## EXERCISE REQUIREMENTS
Exact transcription with no images: write out all of the entries below.

## RECORDS SHOWN
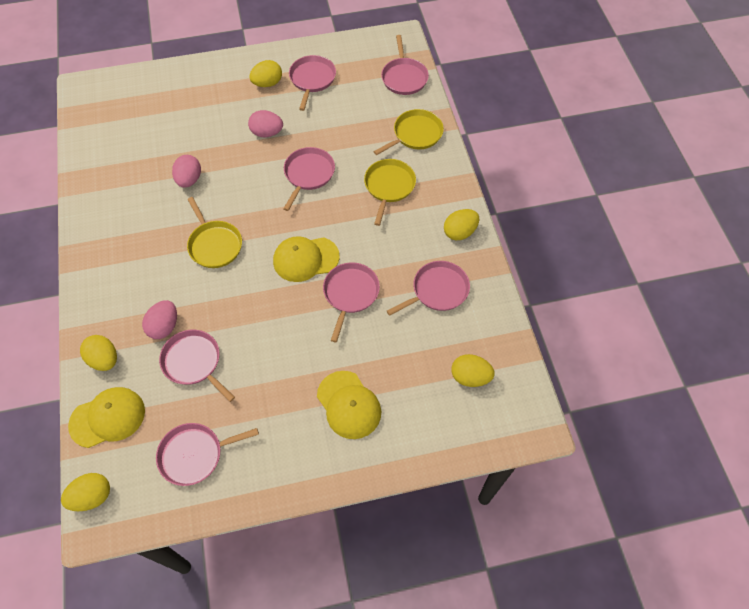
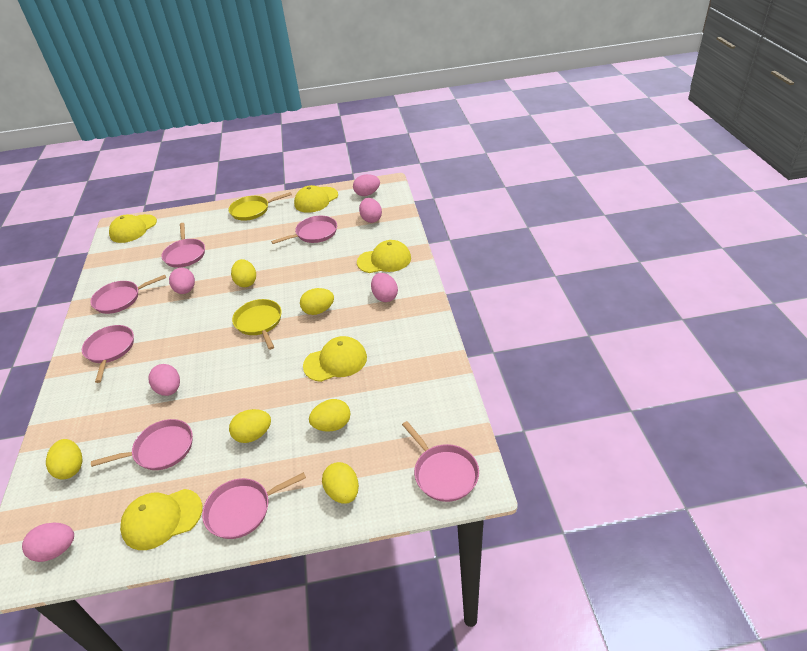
pink egg: 3 -> 6
yellow cap: 3 -> 5
yellow egg: 5 -> 6
yellow pan: 3 -> 2

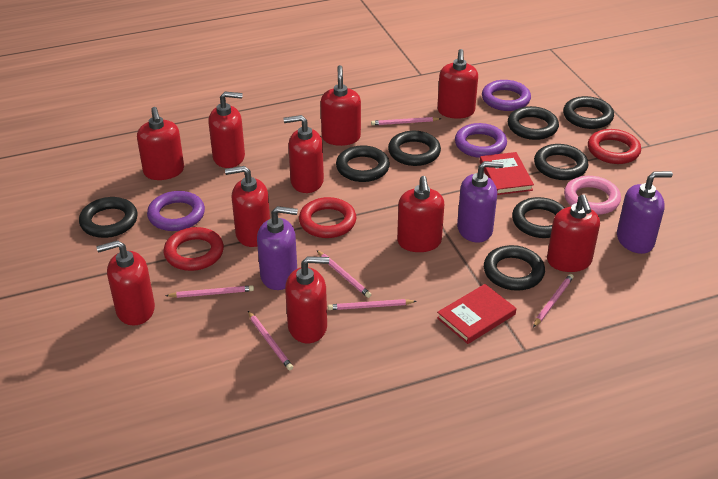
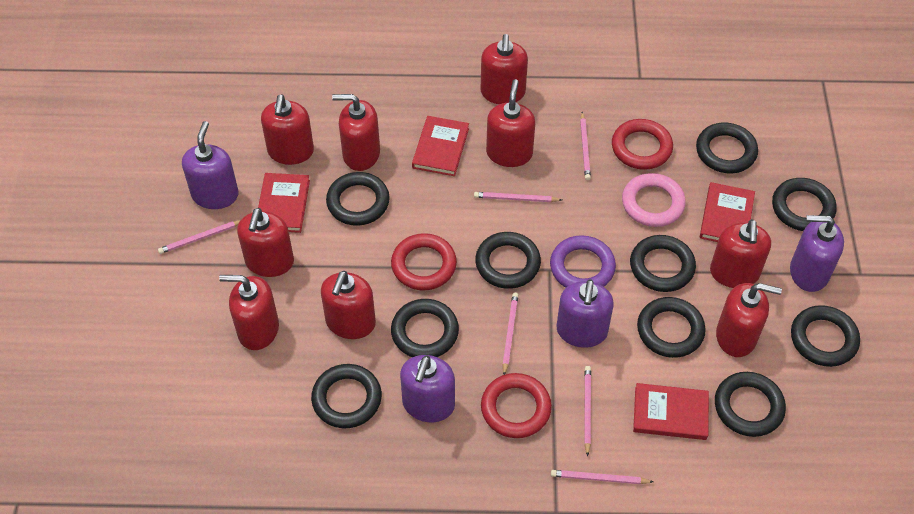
black ring: 8 -> 10
purple ring: 3 -> 1
purple soap dispenser: 3 -> 4
red book: 2 -> 4
red soap dispenser: 10 -> 9

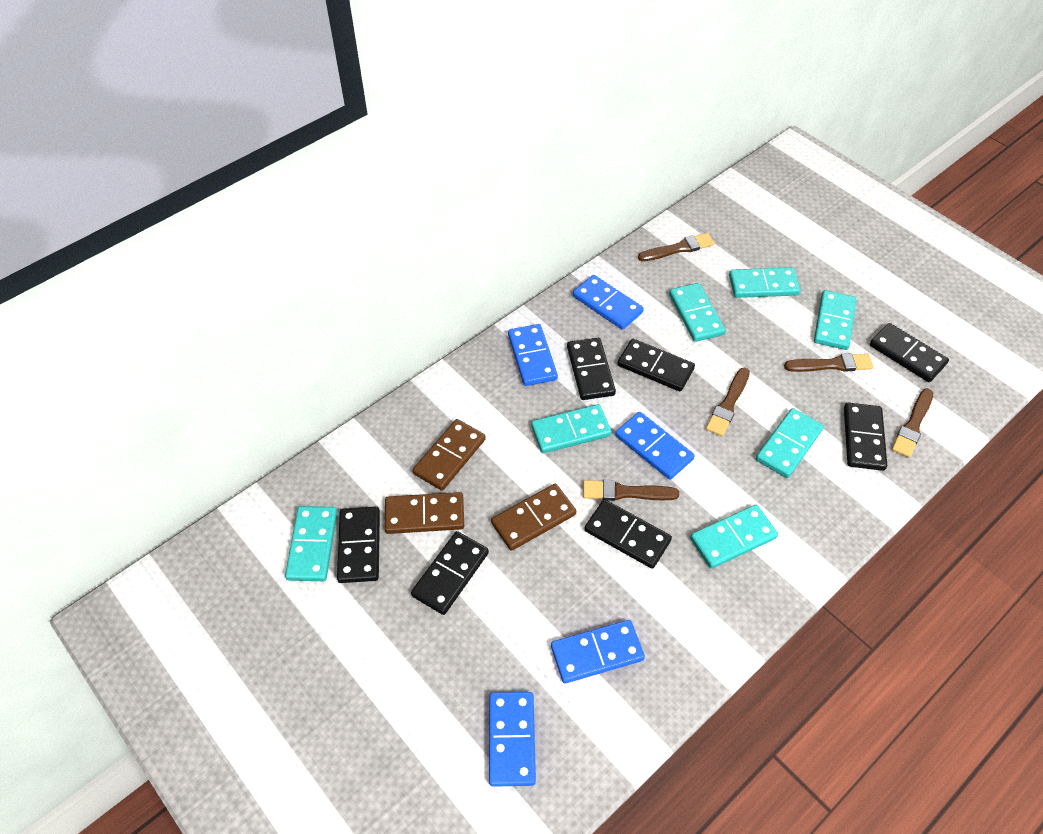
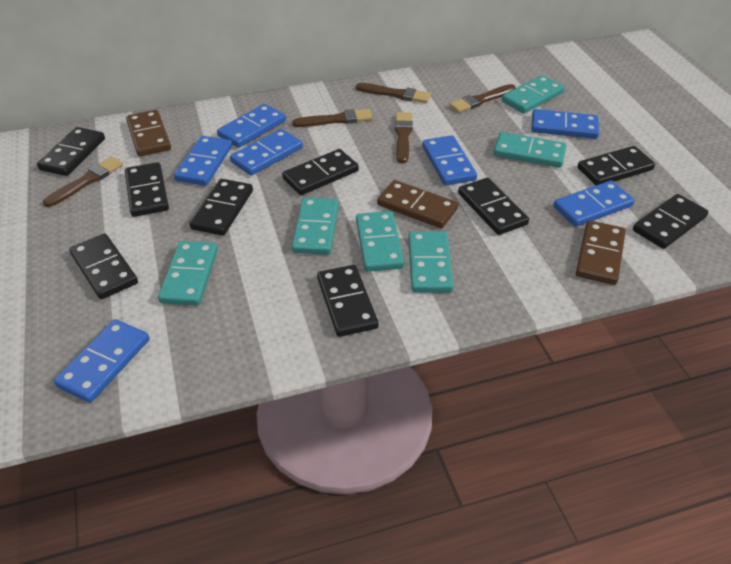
black domino: 7 -> 9
blue domino: 5 -> 7
turquoise domino: 7 -> 6

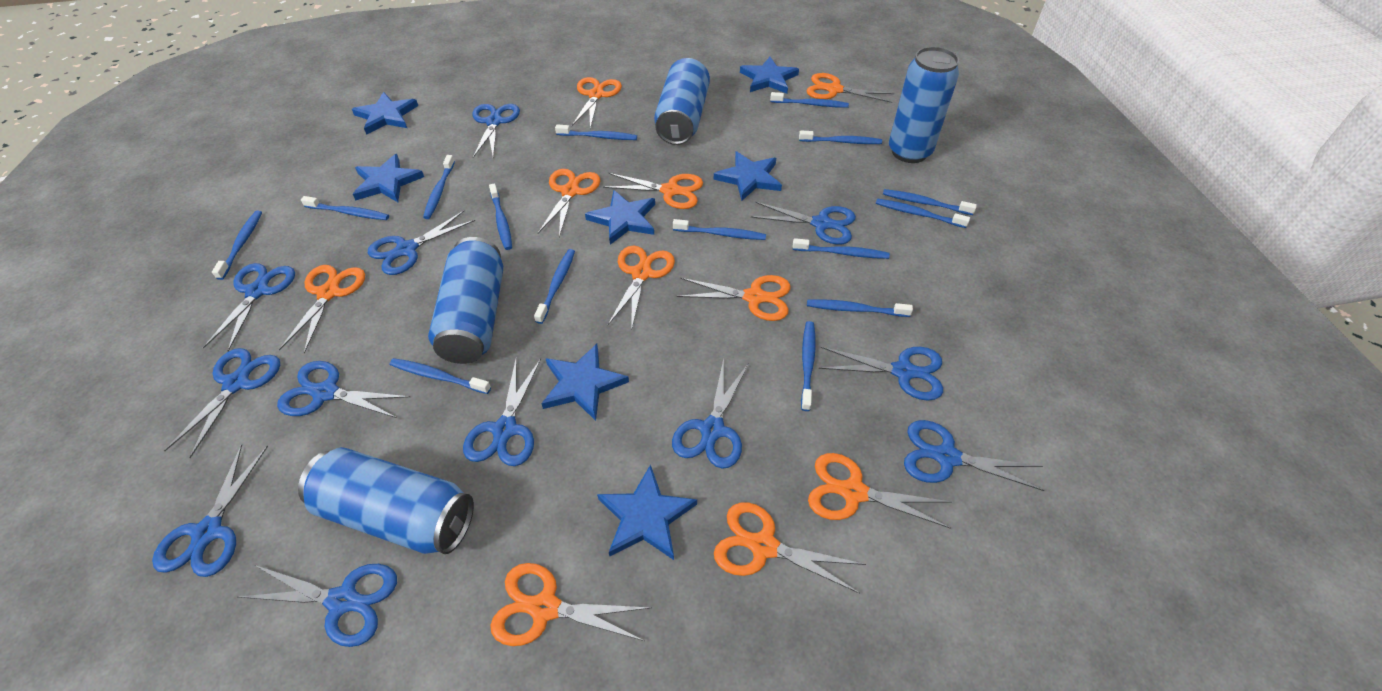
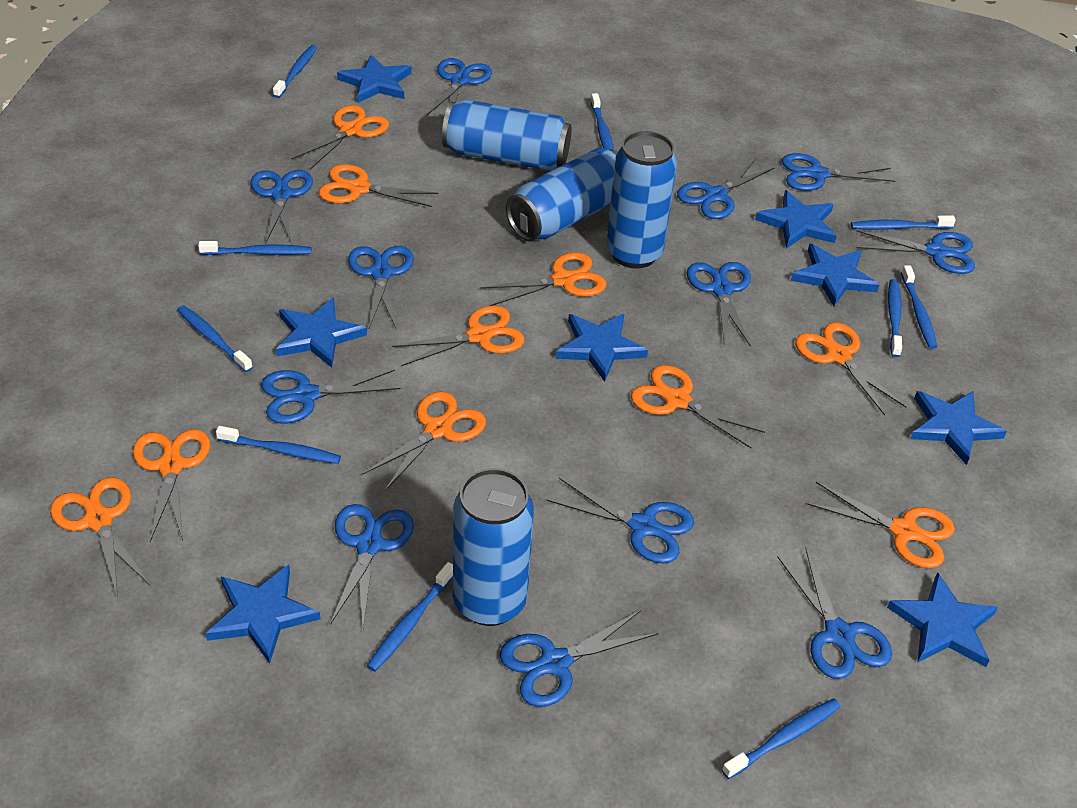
blue star: 7 -> 8
blue toothbrush: 15 -> 10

## ANSWER AREA
pink egg: 3 -> 6
yellow cap: 3 -> 5
yellow egg: 5 -> 6
yellow pan: 3 -> 2

black ring: 8 -> 10
purple ring: 3 -> 1
purple soap dispenser: 3 -> 4
red book: 2 -> 4
red soap dispenser: 10 -> 9

black domino: 7 -> 9
blue domino: 5 -> 7
turquoise domino: 7 -> 6

blue star: 7 -> 8
blue toothbrush: 15 -> 10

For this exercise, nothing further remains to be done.